Start of LISTED ENTRIES

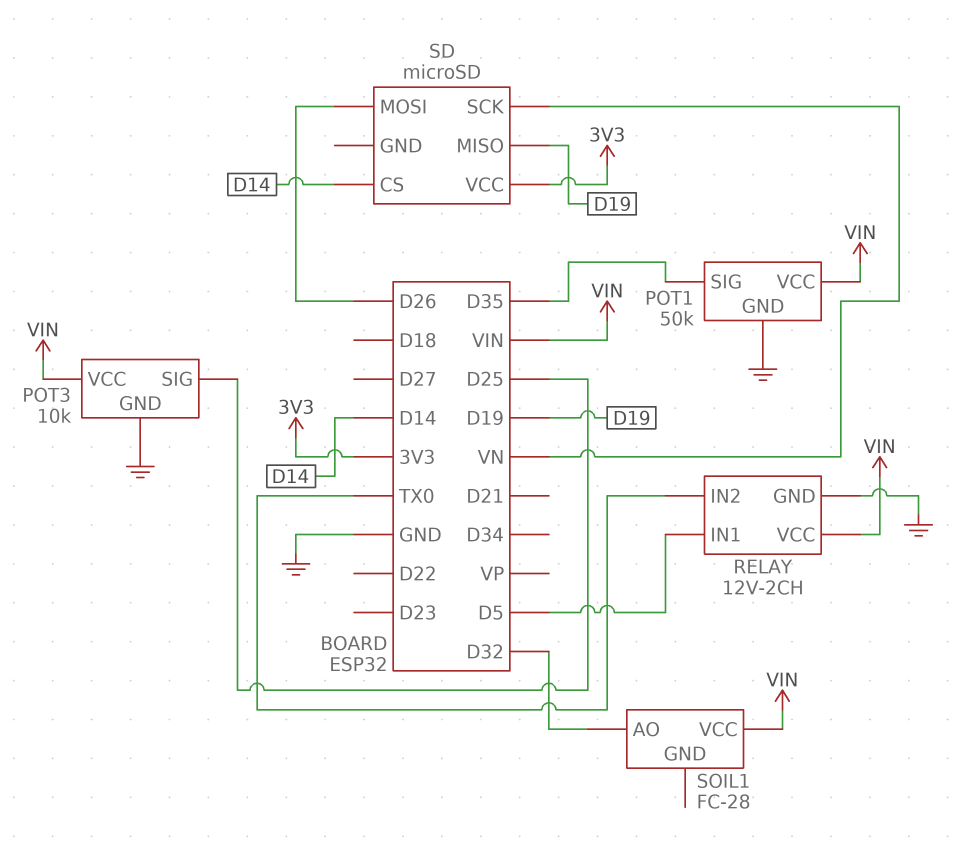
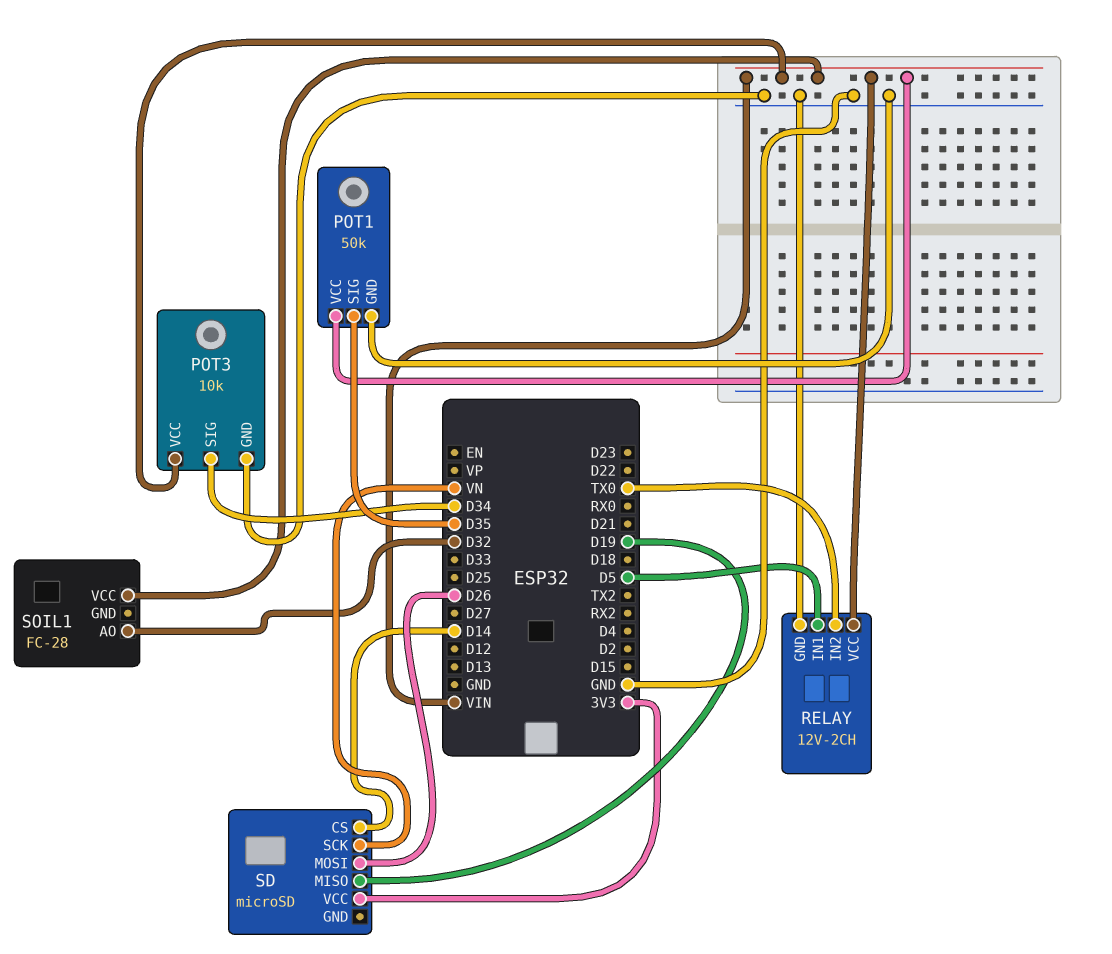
POT3 pin SIG: D25 -> D34

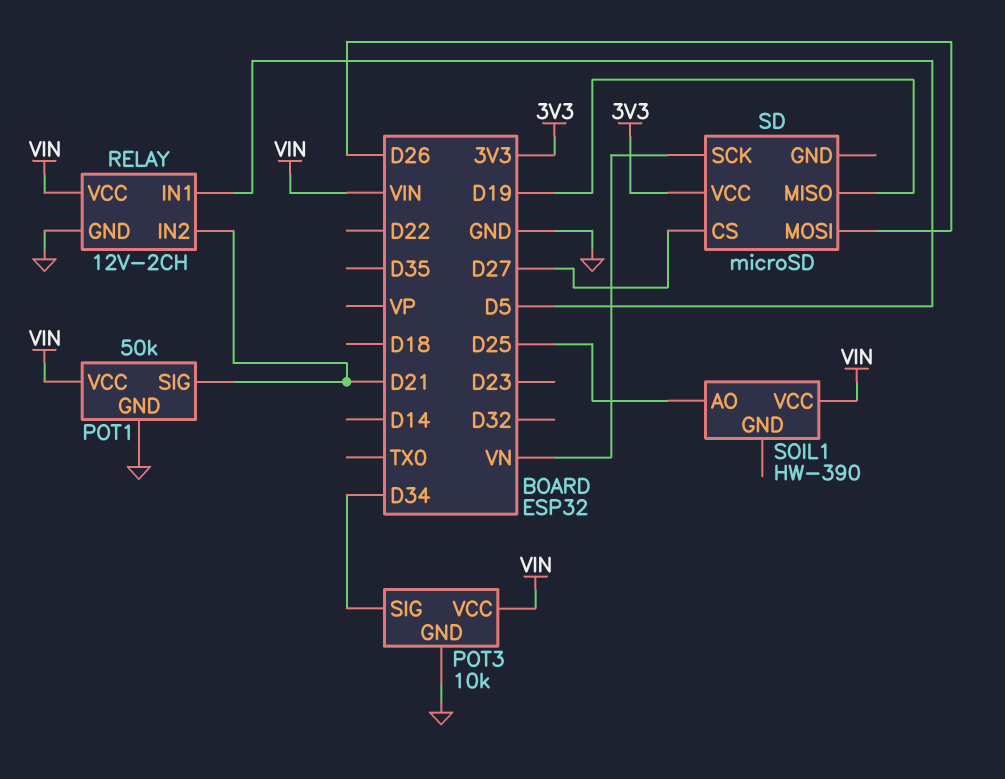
POT1 pin SIG: D35 -> D21
RELAY pin IN2: TX0 -> D21
SD pin CS: D14 -> D27
SOIL1: FC-28 -> HW-390
SOIL1 pin AO: D32 -> D25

End of LISTED ENTRIES

Write out word for word every line from the one containing "RELAY pin IN2: TX0 -> D21" through the last line of the data, and no other line.

RELAY pin IN2: TX0 -> D21
SD pin CS: D14 -> D27
SOIL1: FC-28 -> HW-390
SOIL1 pin AO: D32 -> D25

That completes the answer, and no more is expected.